▶ [TASK DIRECTIONS]:
Would you return the listing exactly as written, apart from its pictures?

□ □ □

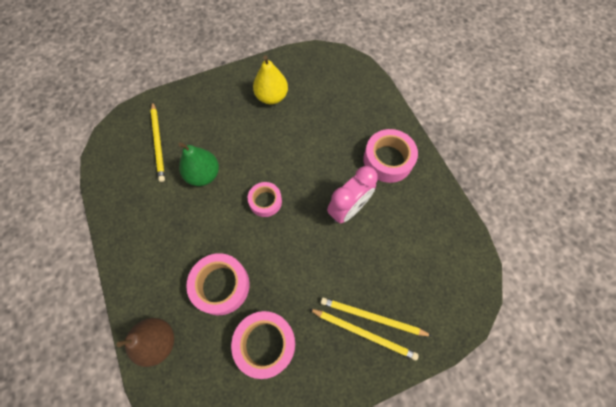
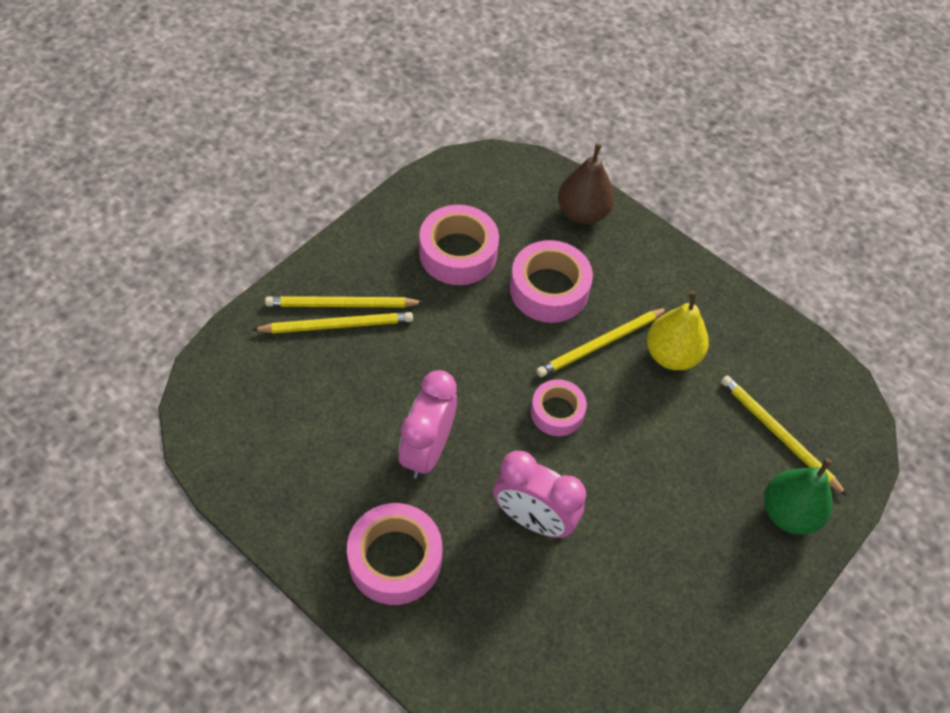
camera: 150 degrees right, 10 degrees down
(203, 175) = (673, 414): green pear -> green pear (789, 513)
(214, 233) = (600, 344): none -> yellow pencil
(271, 97) = (660, 599): yellow pear -> yellow pear (672, 355)
(310, 152) = (533, 519): none -> pink clock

□ □ □

▶ [WRITTEN RESPONSE]:
camera: 150 degrees right, 10 degrees down
(203, 175) = (673, 414): green pear -> green pear (789, 513)
(214, 233) = (600, 344): none -> yellow pencil
(271, 97) = (660, 599): yellow pear -> yellow pear (672, 355)
(310, 152) = (533, 519): none -> pink clock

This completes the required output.